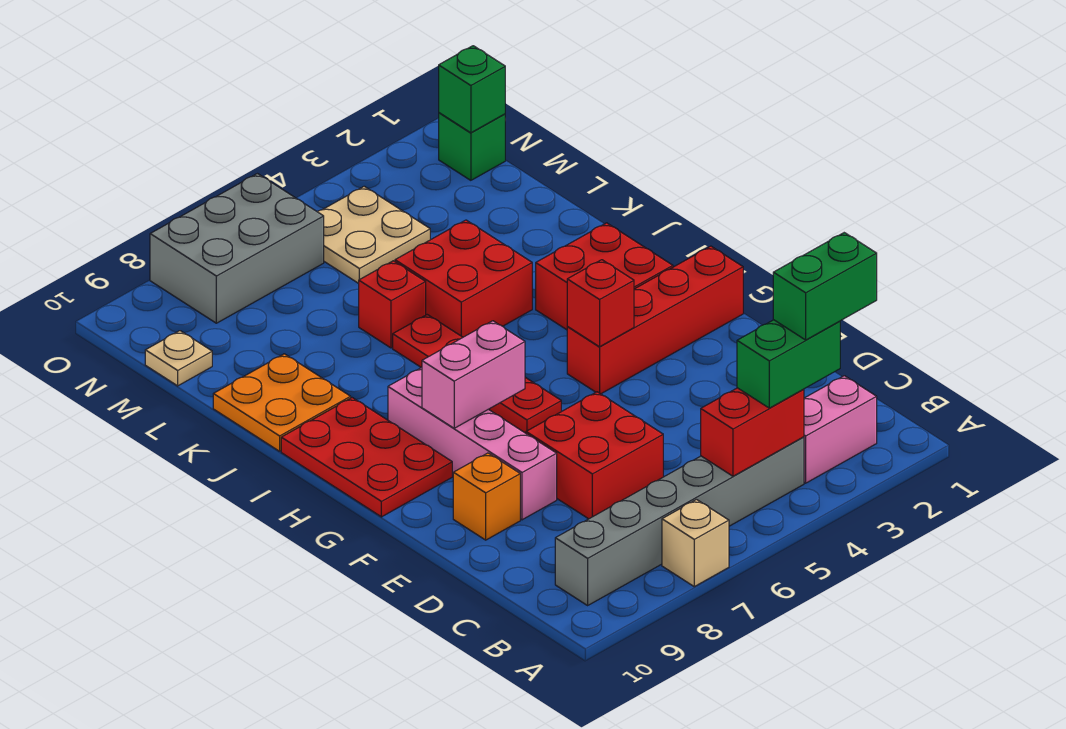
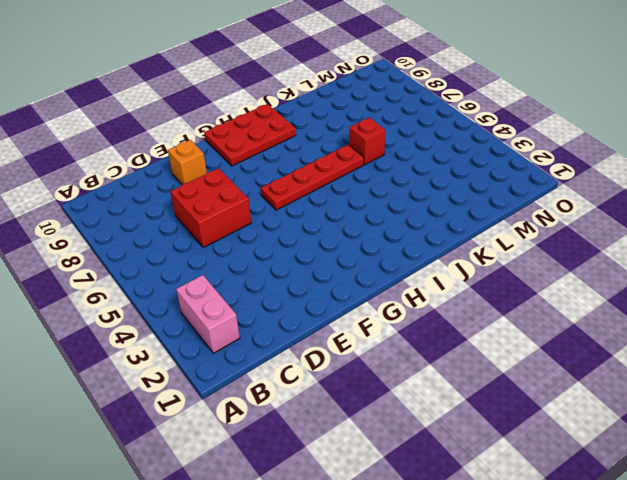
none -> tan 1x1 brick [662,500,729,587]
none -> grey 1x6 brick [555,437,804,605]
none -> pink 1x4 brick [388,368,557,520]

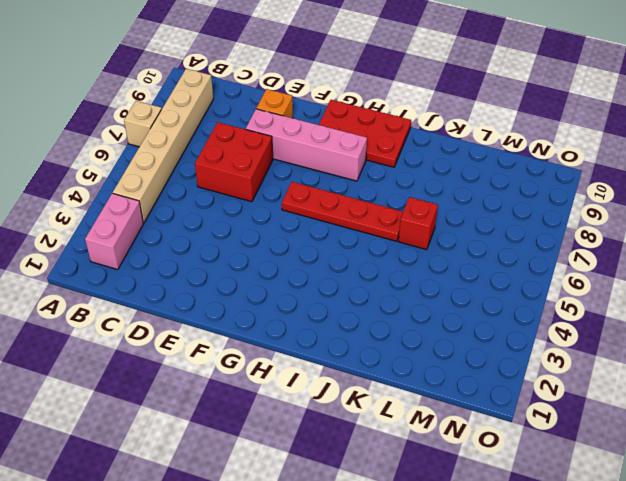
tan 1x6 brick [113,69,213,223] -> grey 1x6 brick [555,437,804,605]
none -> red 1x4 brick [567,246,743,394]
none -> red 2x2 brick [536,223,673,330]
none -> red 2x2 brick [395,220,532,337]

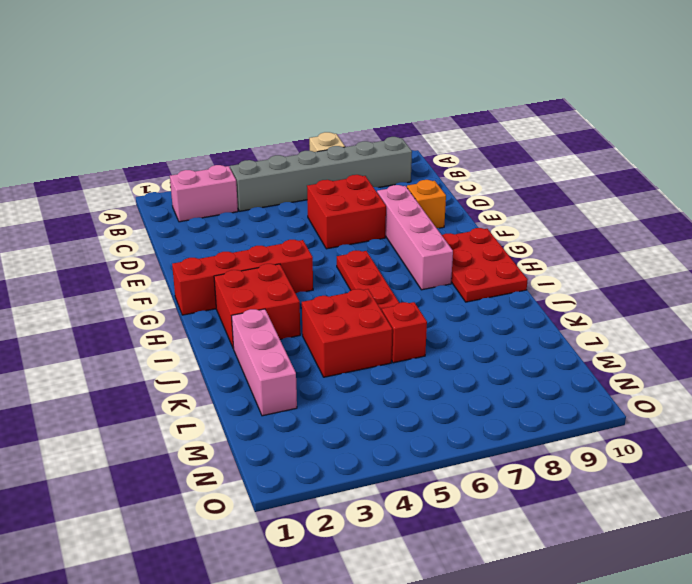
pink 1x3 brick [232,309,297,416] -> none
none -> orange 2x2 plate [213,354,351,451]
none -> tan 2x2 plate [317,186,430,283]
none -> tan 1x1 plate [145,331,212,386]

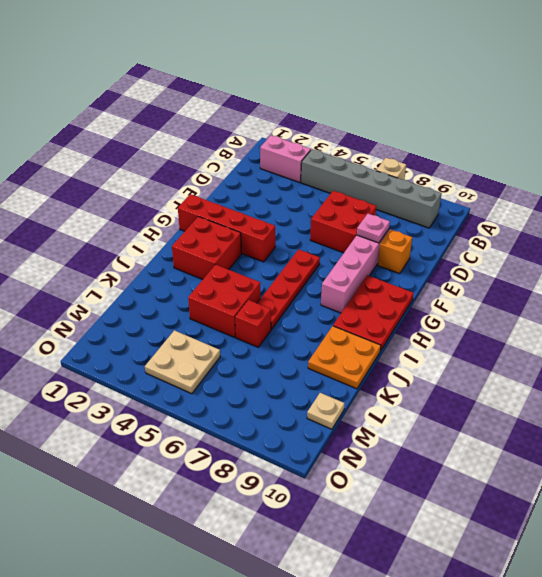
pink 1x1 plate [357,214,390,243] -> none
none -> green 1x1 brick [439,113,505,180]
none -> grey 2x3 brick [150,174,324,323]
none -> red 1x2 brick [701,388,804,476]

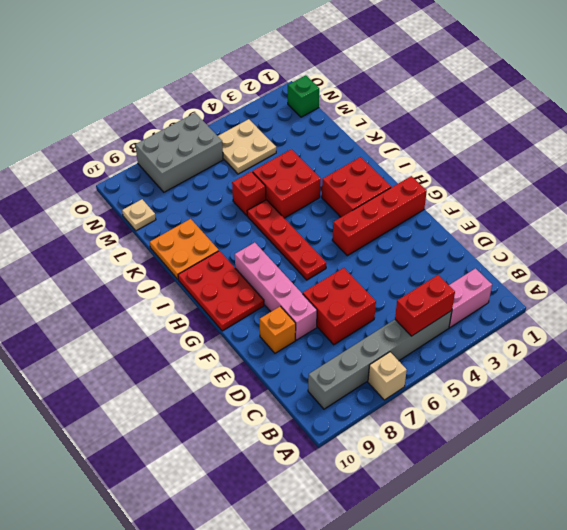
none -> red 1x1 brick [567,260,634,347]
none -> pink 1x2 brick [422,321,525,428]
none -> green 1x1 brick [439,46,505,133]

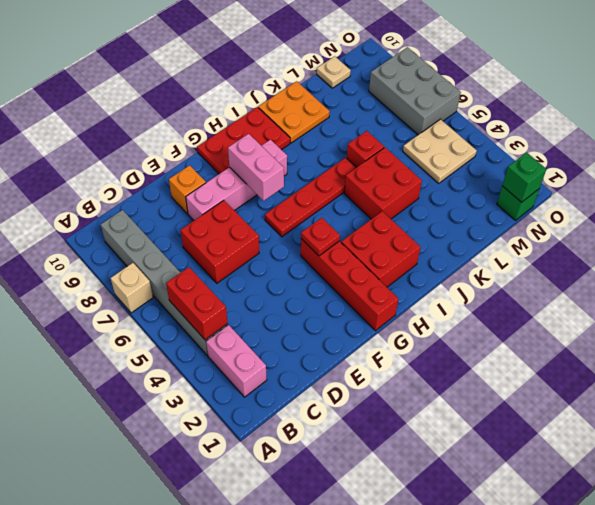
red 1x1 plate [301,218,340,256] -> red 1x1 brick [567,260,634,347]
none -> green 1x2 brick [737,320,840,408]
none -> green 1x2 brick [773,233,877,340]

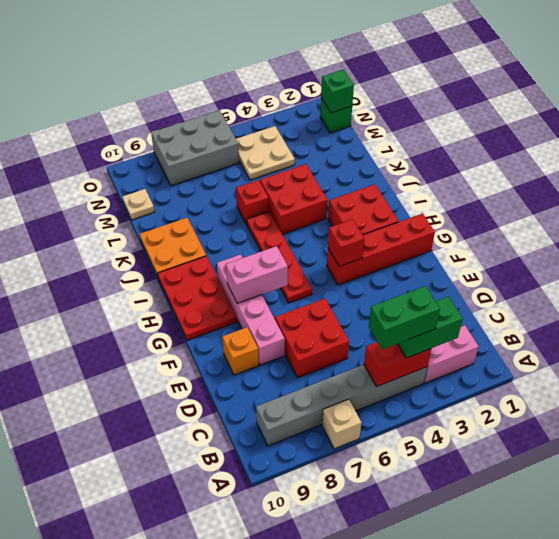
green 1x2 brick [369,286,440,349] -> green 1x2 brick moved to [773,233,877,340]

[WORK INSTRUCTIONS]
Where a line above includes "plate", copy that line.

[SOLUTION FOR THIS PROBLEM]
none -> orange 2x2 plate [213,354,351,451]
none -> tan 2x2 plate [317,186,430,283]
none -> tan 1x1 plate [145,331,212,386]
pink 1x1 plate [357,214,390,243] -> none
red 1x1 plate [301,218,340,256] -> red 1x1 brick [567,260,634,347]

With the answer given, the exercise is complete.